▶ [Exercise aim]: Please report every line in the entries that contains the string "none".

----------

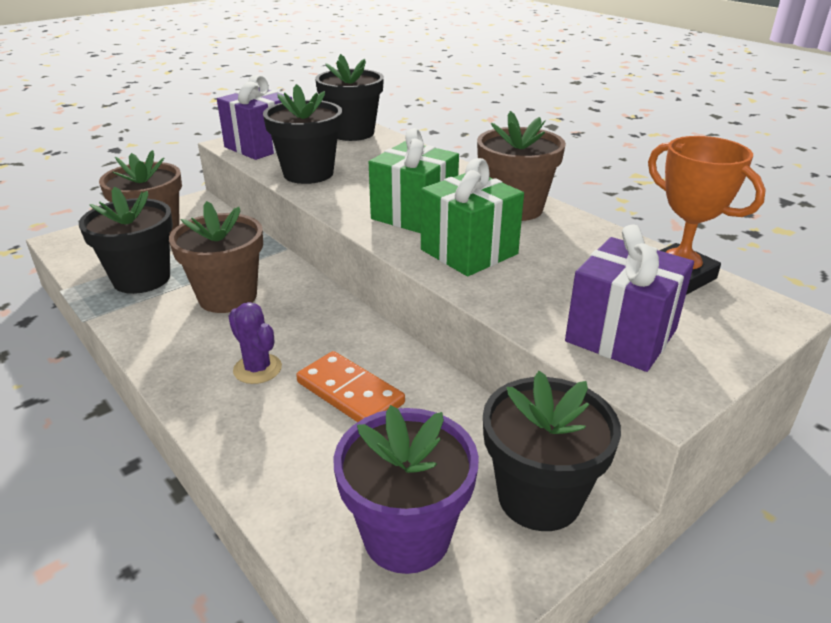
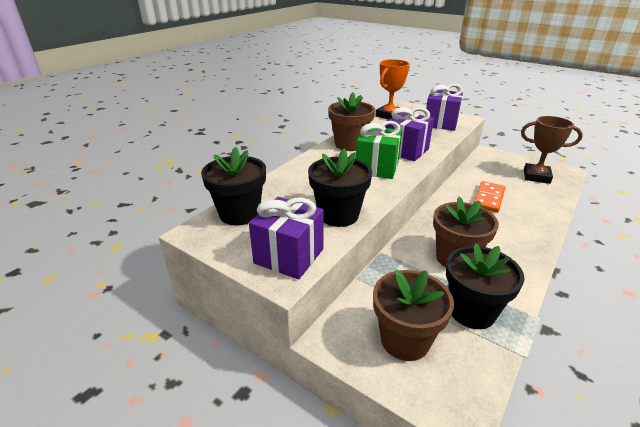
camera: 105 degrees left, 0 degrees up
(257, 369) = (501, 226): purple cactus -> none
(406, 535) = (536, 176): purple flower pot -> brown trophy
(469, 252) = (406, 151): green gift -> purple gift
(539, 497) = (495, 159): black flower pot -> none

----------

▶ [Result of this task]:
(257, 369) = (501, 226): purple cactus -> none
(539, 497) = (495, 159): black flower pot -> none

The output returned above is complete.